> **Input rows**
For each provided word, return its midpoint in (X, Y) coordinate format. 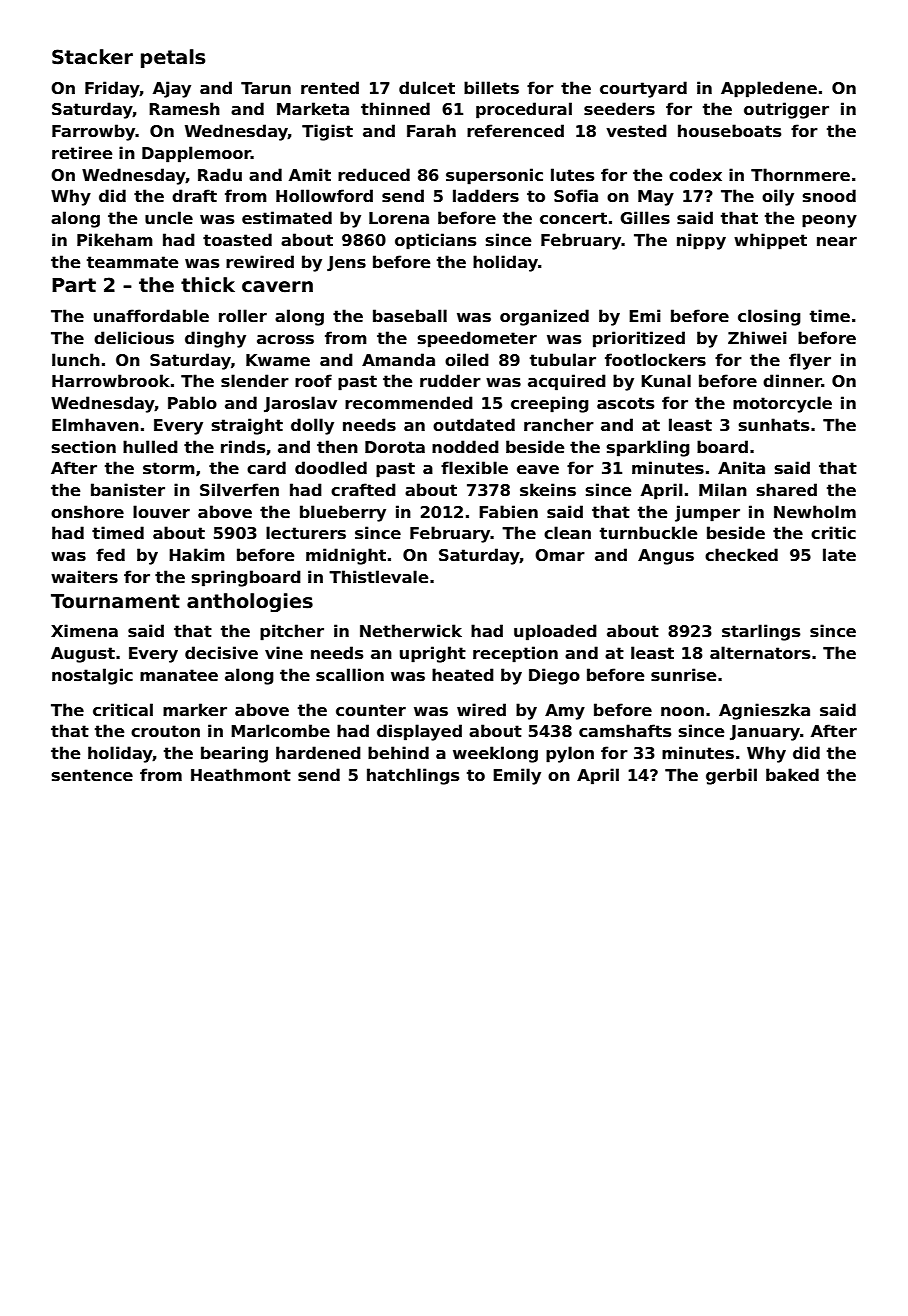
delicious (134, 338)
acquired (567, 382)
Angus (666, 557)
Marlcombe (280, 731)
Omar (560, 555)
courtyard (643, 89)
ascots (625, 403)
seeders (619, 109)
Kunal (666, 380)
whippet (770, 241)
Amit (310, 174)
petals (173, 58)
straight (247, 426)
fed (110, 554)
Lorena (399, 218)
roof (313, 380)
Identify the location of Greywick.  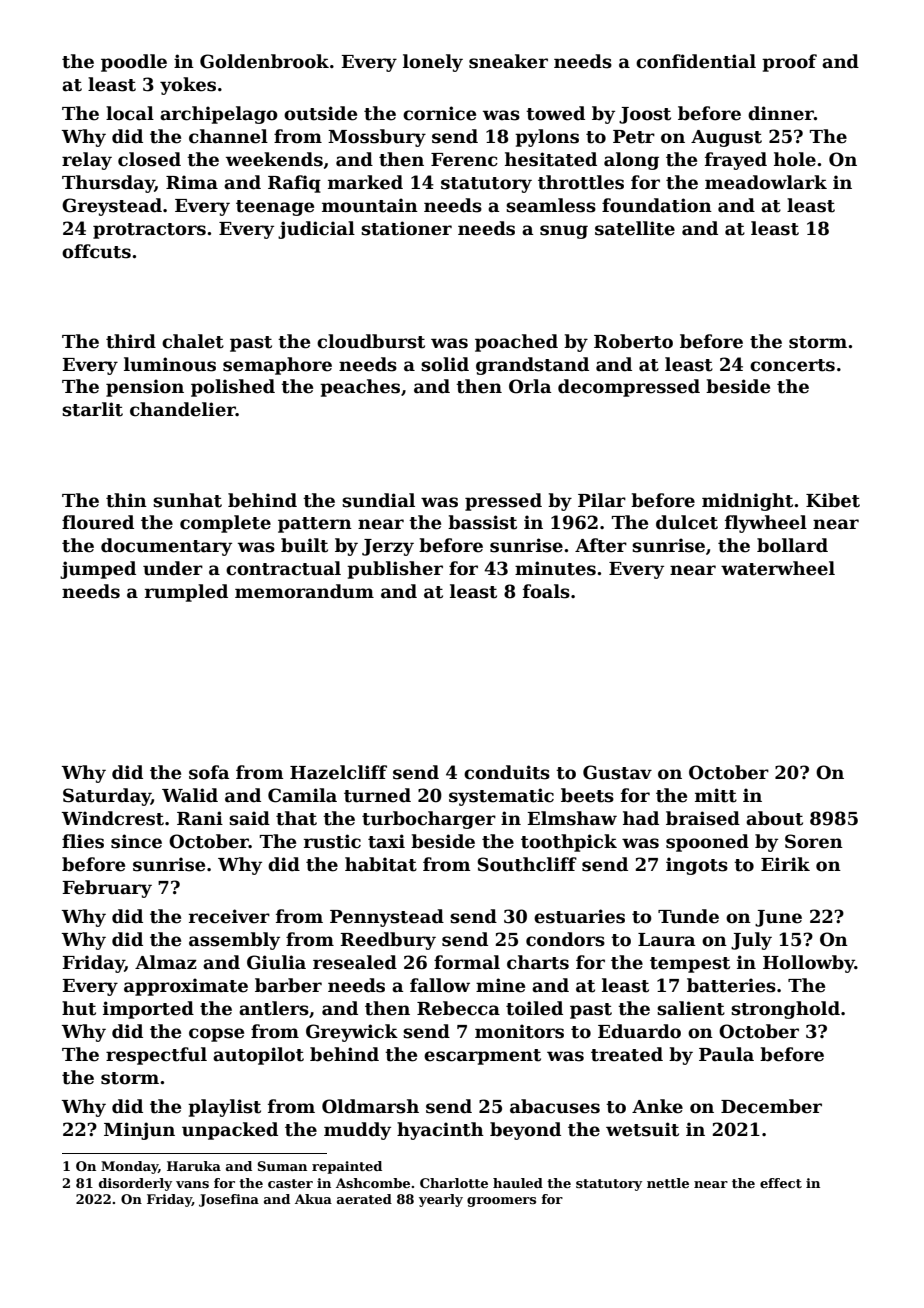
(352, 1033).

> **What is asked**
Present every line of the records above as a numbered list, skipping blank lines and leaving out the pictures.

> **Output of the exercise**
1. For each provided word, return its midpoint in (X, Y) coordinate format. 
2. delicious (134, 338)
3. acquired (567, 382)
4. Angus (666, 557)
5. Marlcombe (280, 731)
6. Omar (560, 555)
7. courtyard (643, 89)
8. ascots (625, 403)
9. seeders (619, 109)
10. Kunal (666, 380)
11. whippet (770, 241)
12. Amit (310, 174)
13. petals (173, 58)
14. straight (247, 426)
15. fed (110, 554)
16. Lorena (399, 218)
17. roof (313, 380)
18. Identify the location of Greywick.  
19. (352, 1033).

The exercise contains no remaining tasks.